### Goal of the exercise
In the copy, include no pictures. Reproduce the rest of the entries exactly.

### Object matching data

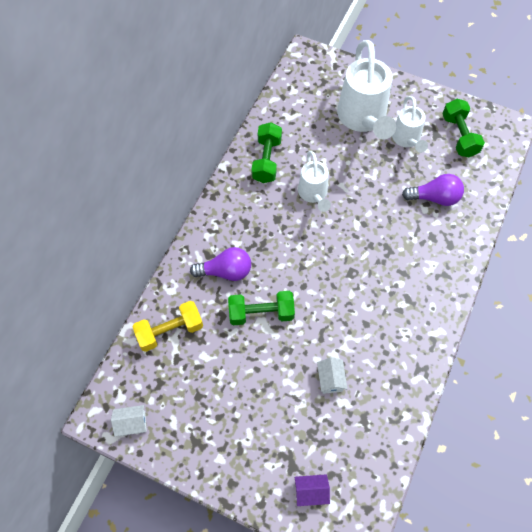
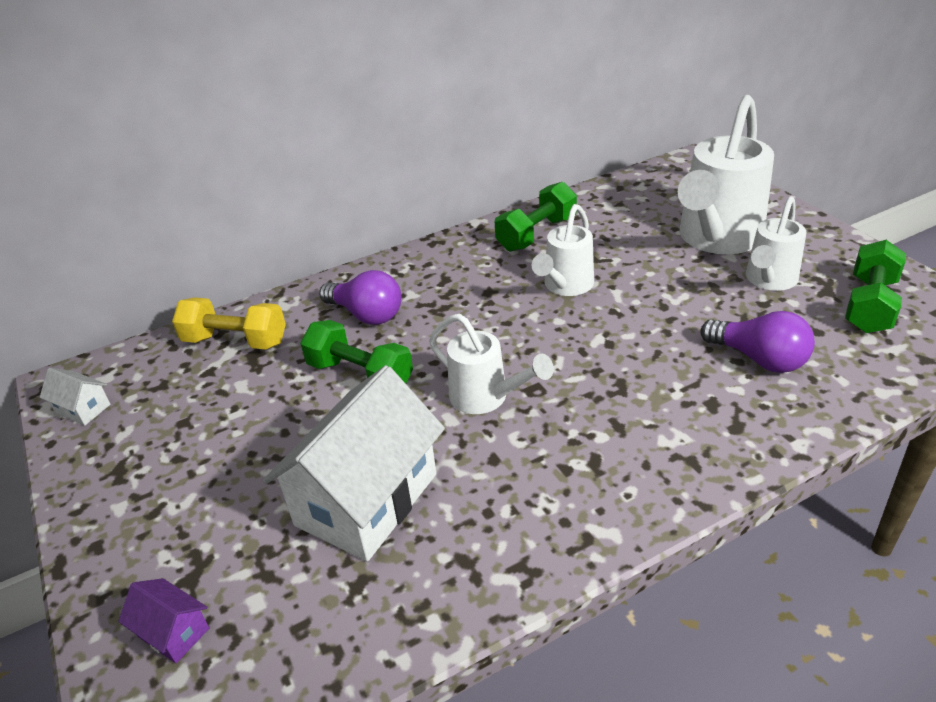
camera: 40 degrees right, 25 degrees down
(330, 379) = (367, 499): white house -> white house, size x2.36
(334, 291) = (486, 398): none -> white watering can

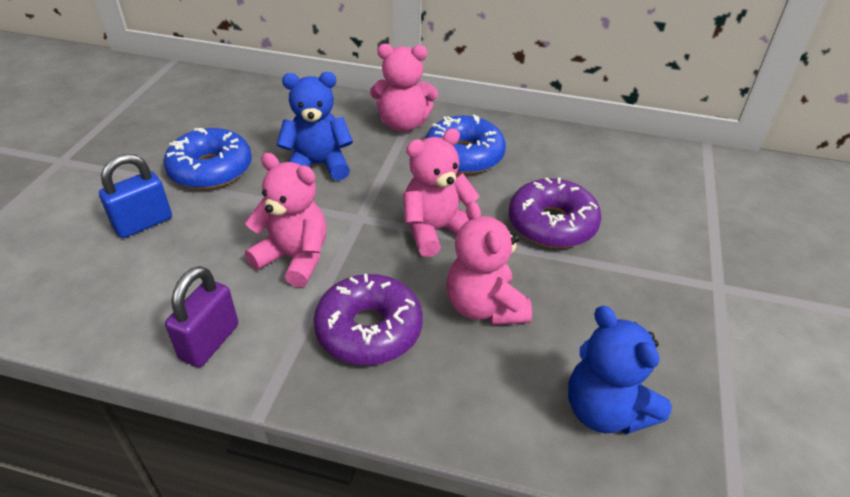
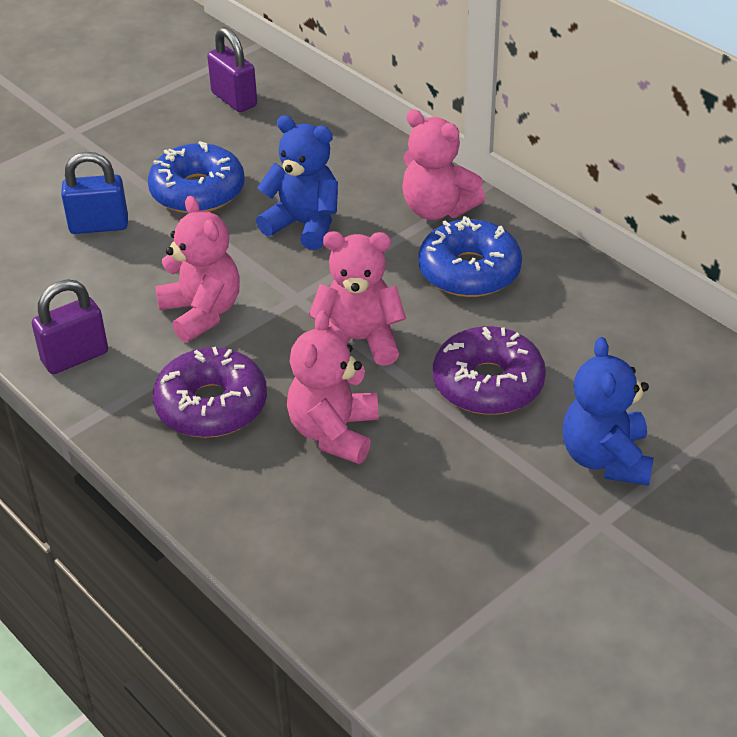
camera: 35 degrees right, 0 degrees up
(186, 99) = (234, 99): none -> purple padlock
(605, 410) = (353, 568): blue teddy bear -> blue teddy bear (605, 458)

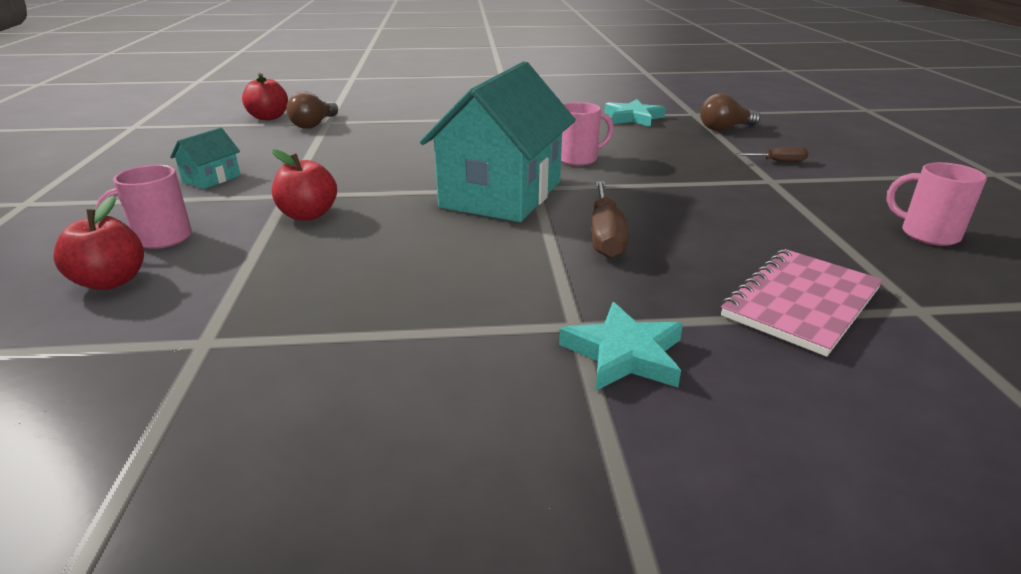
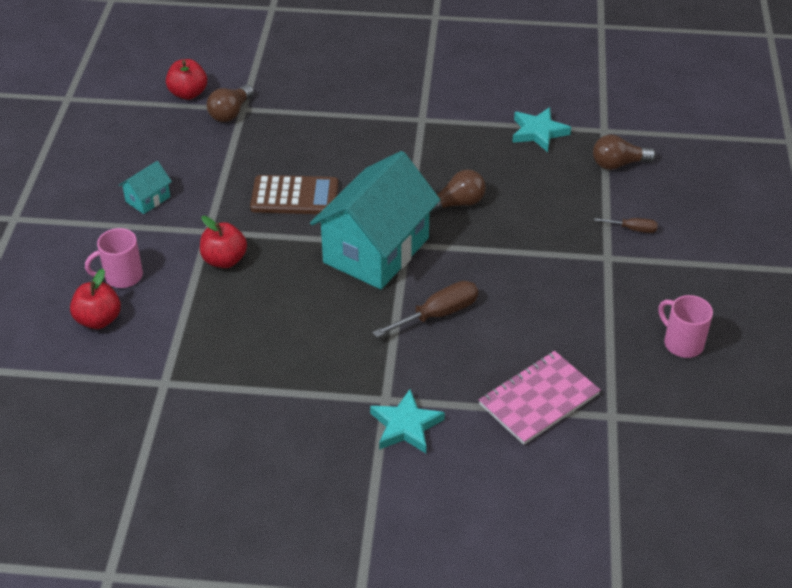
camera: 10 degrees right, 15 degrees up
(392, 166) = (295, 196): none -> brown calculator
(578, 159) = (457, 204): pink mug -> brown light bulb
(605, 236) = (438, 314): brown screwdriver -> brown screwdriver turned 135 degrees counterclockwise

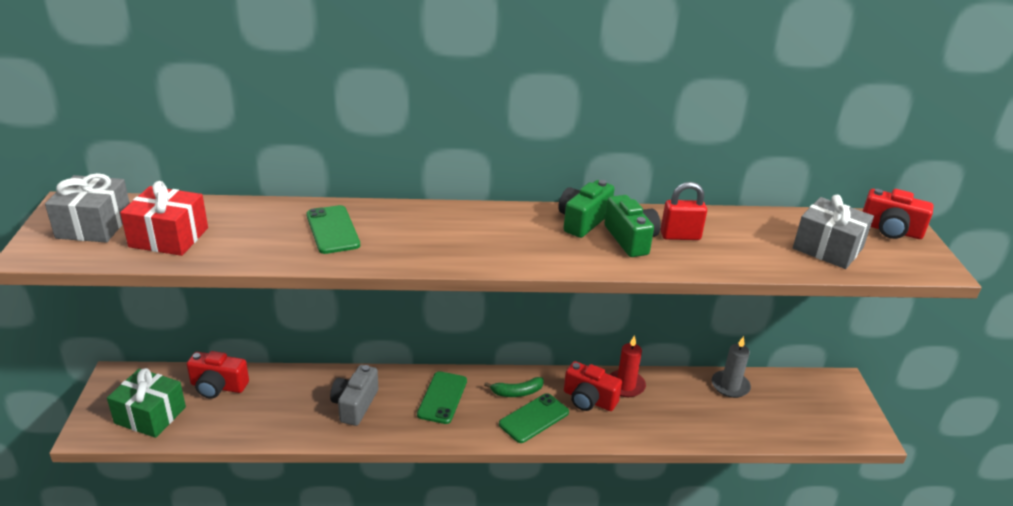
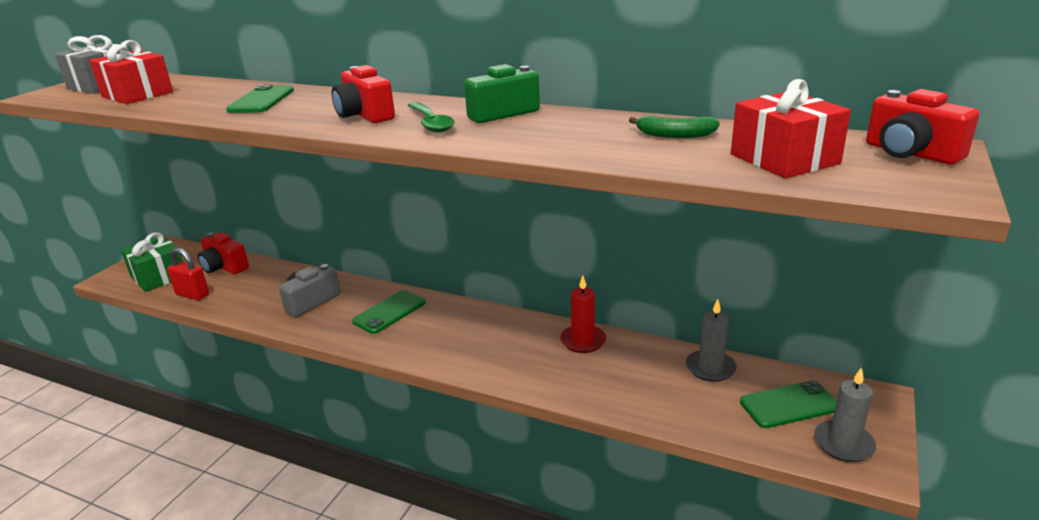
camera: 30 degrees right, 5 degrees down
(517, 392) = (463, 323): green banana -> green banana (674, 135)
(534, 418) = (458, 348): green phone -> green phone (789, 405)
(540, 242) = (431, 123): none -> green spoon
(589, 400) = (530, 345): red camera -> red camera (365, 115)
(630, 239) = (532, 129): green camera -> none
(680, 236) = (595, 132): red padlock -> red padlock (192, 295)
(827, 248) = (784, 159): grey gift -> red gift
(845, 423) = (843, 444): none -> grey candle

### Finished exercise
camera: 40 degrees right, 25 degrees down
(330, 379) = (367, 499): white house -> white house, size x2.36
(334, 291) = (486, 398): none -> white watering can

camera: 35 degrees right, 0 degrees up
(186, 99) = (234, 99): none -> purple padlock
(605, 410) = (353, 568): blue teddy bear -> blue teddy bear (605, 458)

camera: 10 degrees right, 15 degrees up
(392, 166) = (295, 196): none -> brown calculator
(578, 159) = (457, 204): pink mug -> brown light bulb
(605, 236) = (438, 314): brown screwdriver -> brown screwdriver turned 135 degrees counterclockwise

camera: 30 degrees right, 5 degrees down
(517, 392) = (463, 323): green banana -> green banana (674, 135)
(534, 418) = (458, 348): green phone -> green phone (789, 405)
(540, 242) = (431, 123): none -> green spoon
(589, 400) = (530, 345): red camera -> red camera (365, 115)
(630, 239) = (532, 129): green camera -> none
(680, 236) = (595, 132): red padlock -> red padlock (192, 295)
(827, 248) = (784, 159): grey gift -> red gift
(845, 423) = (843, 444): none -> grey candle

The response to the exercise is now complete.